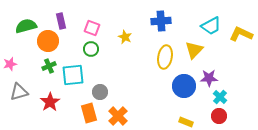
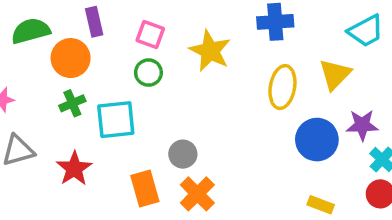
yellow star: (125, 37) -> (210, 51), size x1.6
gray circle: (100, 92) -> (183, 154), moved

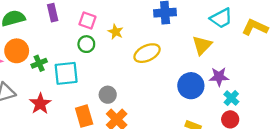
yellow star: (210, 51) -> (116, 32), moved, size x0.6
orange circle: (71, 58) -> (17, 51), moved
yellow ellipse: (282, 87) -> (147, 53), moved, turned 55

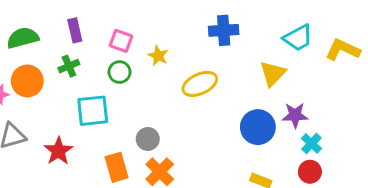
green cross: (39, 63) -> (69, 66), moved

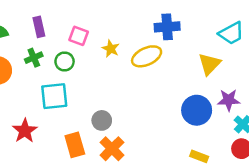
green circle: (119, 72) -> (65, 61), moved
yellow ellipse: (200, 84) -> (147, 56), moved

######

**Requirement**
Transcribe every record above exactly as written, leaving out any pictures.

**Solution to this problem**
yellow star: (125, 37) -> (210, 51), size x1.6
gray circle: (100, 92) -> (183, 154), moved

yellow star: (210, 51) -> (116, 32), moved, size x0.6
orange circle: (71, 58) -> (17, 51), moved
yellow ellipse: (282, 87) -> (147, 53), moved, turned 55

green cross: (39, 63) -> (69, 66), moved

green circle: (119, 72) -> (65, 61), moved
yellow ellipse: (200, 84) -> (147, 56), moved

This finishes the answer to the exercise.